==== Recorded information
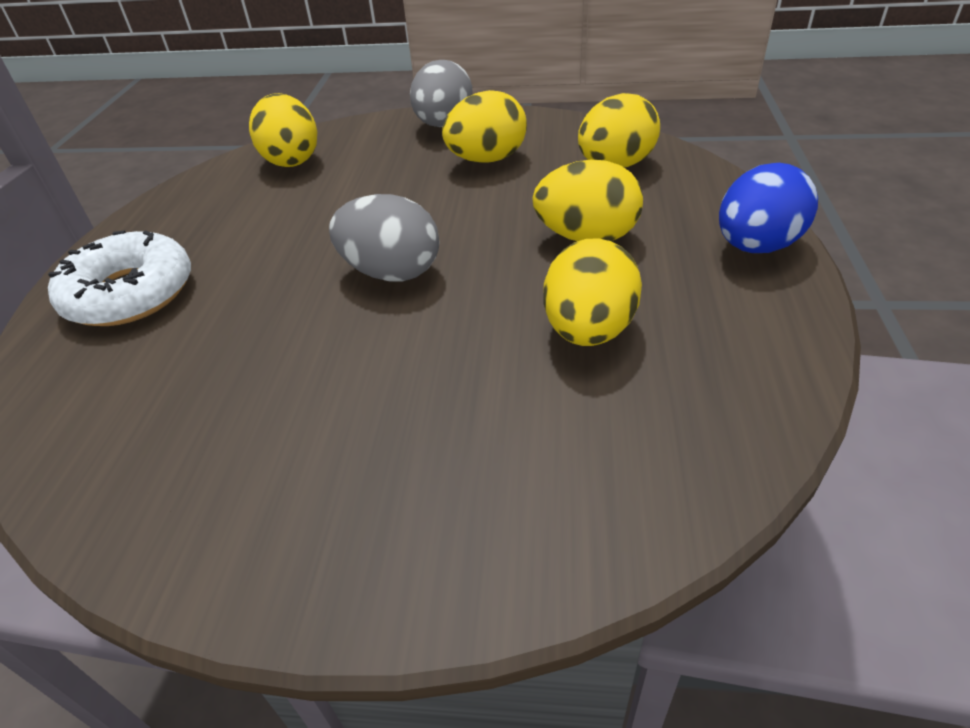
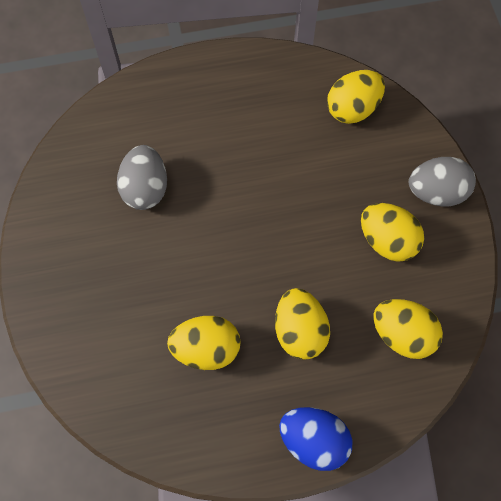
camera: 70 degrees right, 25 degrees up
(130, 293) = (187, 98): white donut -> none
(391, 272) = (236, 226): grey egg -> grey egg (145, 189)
========
## Aim of the exercise
Please output every line of the listing as it stands, and omit its images.

## Task answer
camera: 70 degrees right, 25 degrees up
(130, 293) = (187, 98): white donut -> none
(391, 272) = (236, 226): grey egg -> grey egg (145, 189)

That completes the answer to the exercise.